### YOUR GOAL
Without including any pictures, write out the listing below exactly.

START EXCERPTED RECORDS

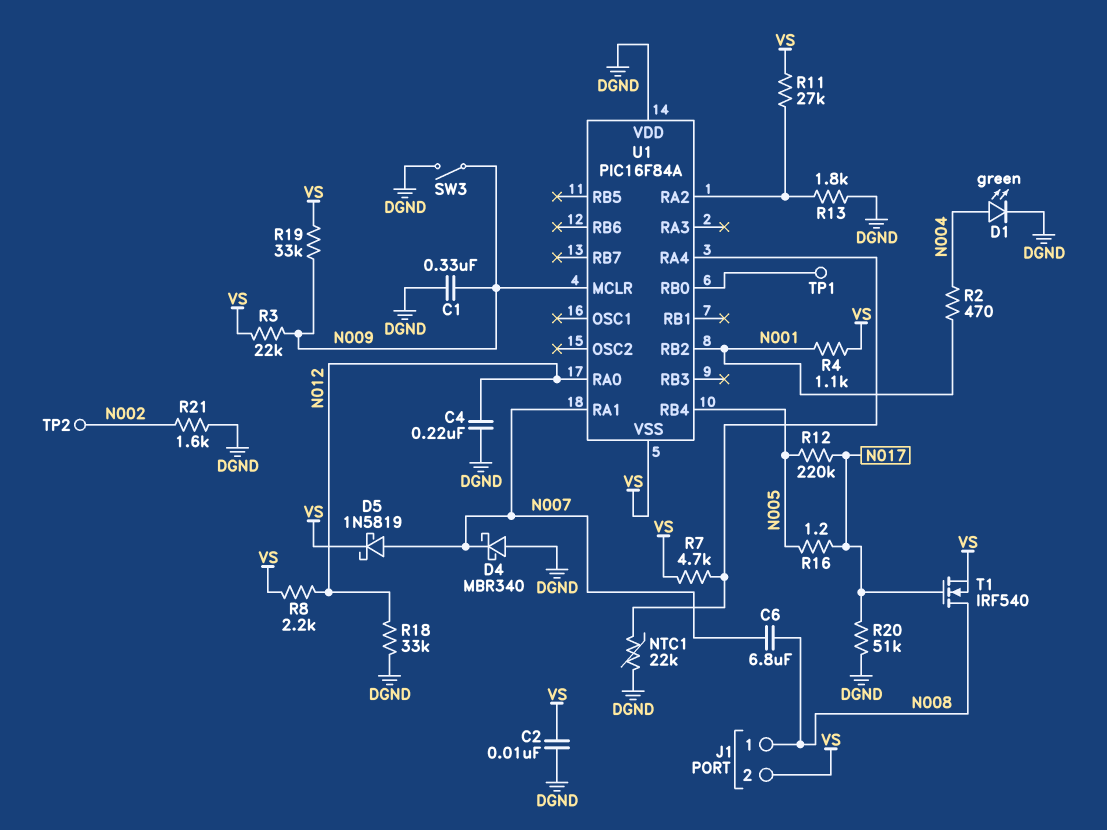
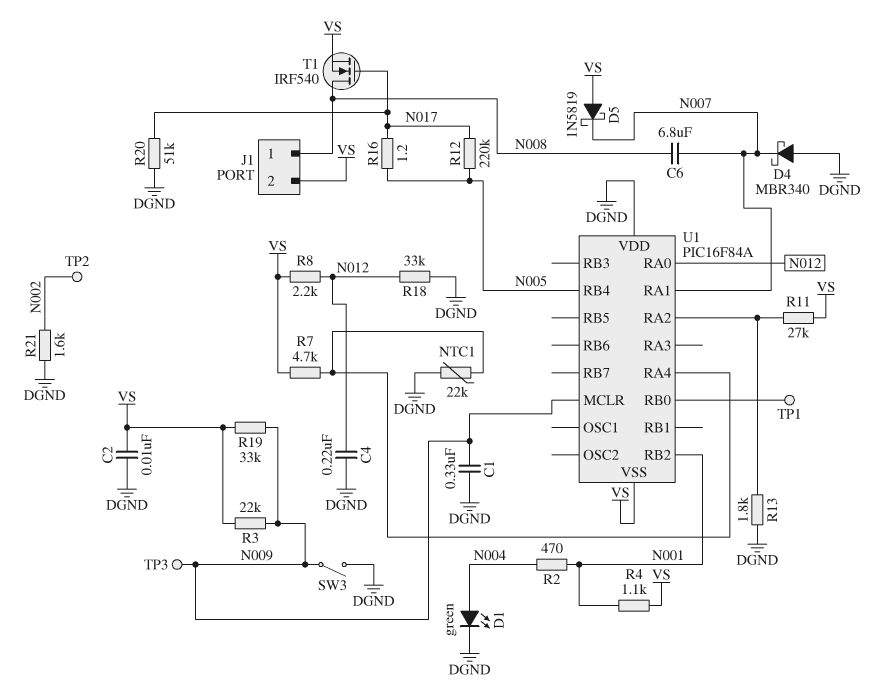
D5: schottky 1N5819 (A N007, K VS) -> schottky 1N5819 (A VS, K N007)
TP3: none -> test point (N009)

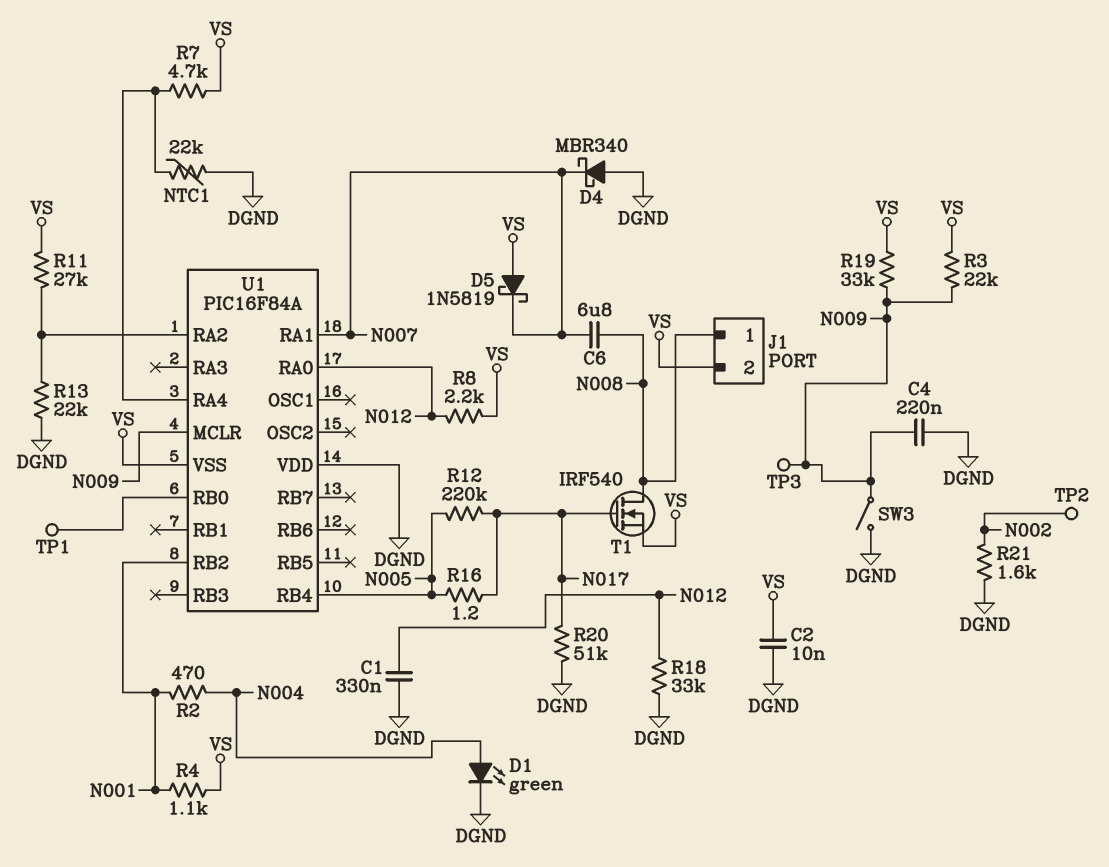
C1: 330nF (DGND, N009) -> 330nF (DGND, N012)
C4: 220nF (DGND, N012) -> 220nF (DGND, N009)
R13: 1.8k (DGND, U1/RA2) -> 22k (DGND, U1/RA2)

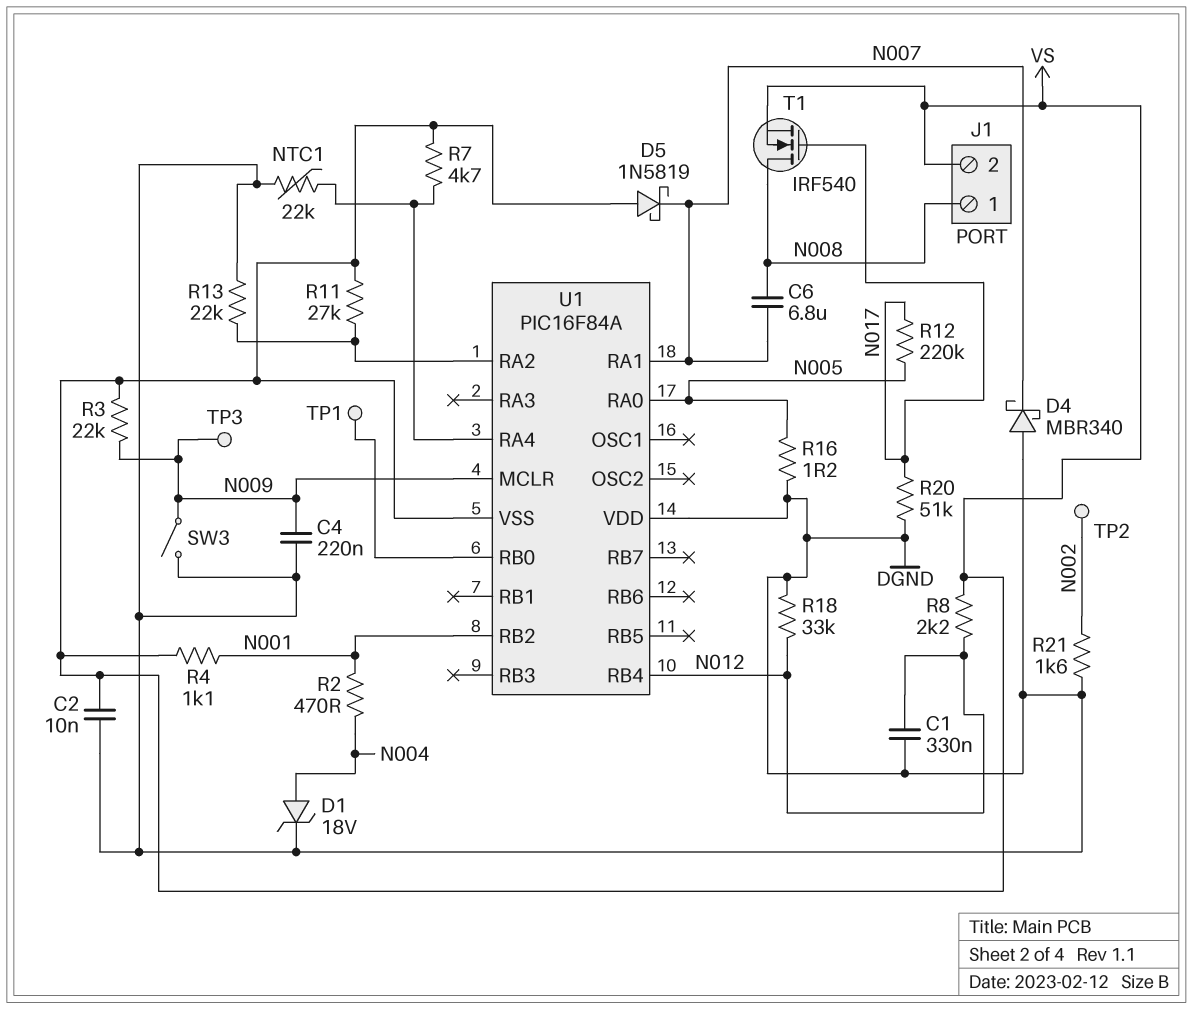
D1: LED green (A N004, K DGND) -> zener 18V (A N004, K DGND)
R16: 1.2 (N005, N017) -> 1.2 (DGND, N005)
R19: 33k (N009, VS) -> none
U1 pin RA0: N012 -> N005
U1 pin RB4: N005 -> N012

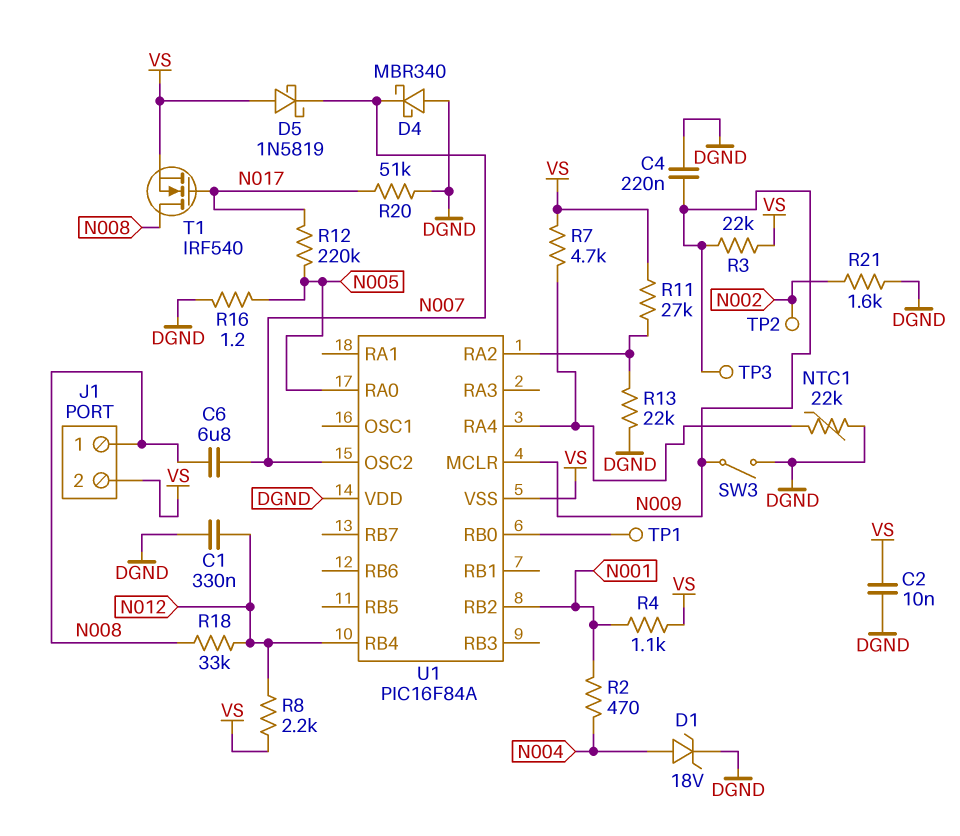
R18: 33k (DGND, N012) -> 33k (N008, N012)
U1 pin OSC2: none -> N007
U1 pin RA1: N007 -> none

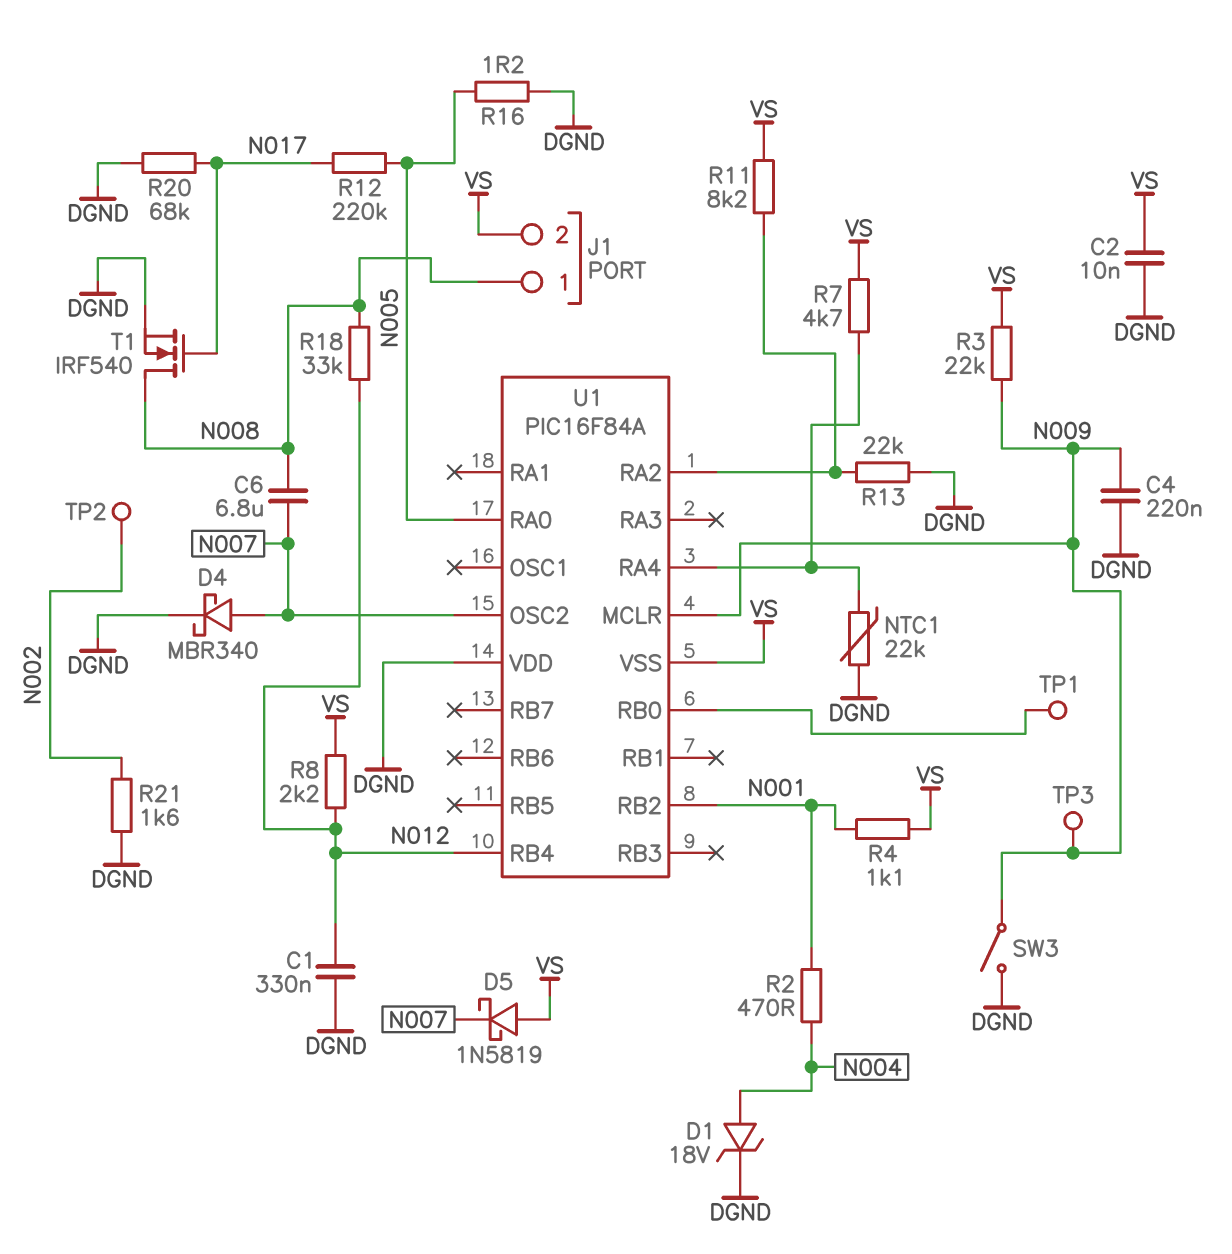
D4: schottky MBR340 (A DGND, K N007) -> schottky MBR340 (A N007, K DGND)
R11: 27k (U1/RA2, VS) -> 8.2k (U1/RA2, VS)
R20: 51k (DGND, N017) -> 68k (DGND, N017)
T1: NMOS IRF540 (G N017, D N008, S VS) -> NMOS IRF540 (G N017, D N008, S DGND)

END EXCERPTED RECORDS

### EXERCISE RESULT
D5: schottky 1N5819 (A N007, K VS) -> schottky 1N5819 (A VS, K N007)
TP3: none -> test point (N009)

C1: 330nF (DGND, N009) -> 330nF (DGND, N012)
C4: 220nF (DGND, N012) -> 220nF (DGND, N009)
R13: 1.8k (DGND, U1/RA2) -> 22k (DGND, U1/RA2)

D1: LED green (A N004, K DGND) -> zener 18V (A N004, K DGND)
R16: 1.2 (N005, N017) -> 1.2 (DGND, N005)
R19: 33k (N009, VS) -> none
U1 pin RA0: N012 -> N005
U1 pin RB4: N005 -> N012

R18: 33k (DGND, N012) -> 33k (N008, N012)
U1 pin OSC2: none -> N007
U1 pin RA1: N007 -> none

D4: schottky MBR340 (A DGND, K N007) -> schottky MBR340 (A N007, K DGND)
R11: 27k (U1/RA2, VS) -> 8.2k (U1/RA2, VS)
R20: 51k (DGND, N017) -> 68k (DGND, N017)
T1: NMOS IRF540 (G N017, D N008, S VS) -> NMOS IRF540 (G N017, D N008, S DGND)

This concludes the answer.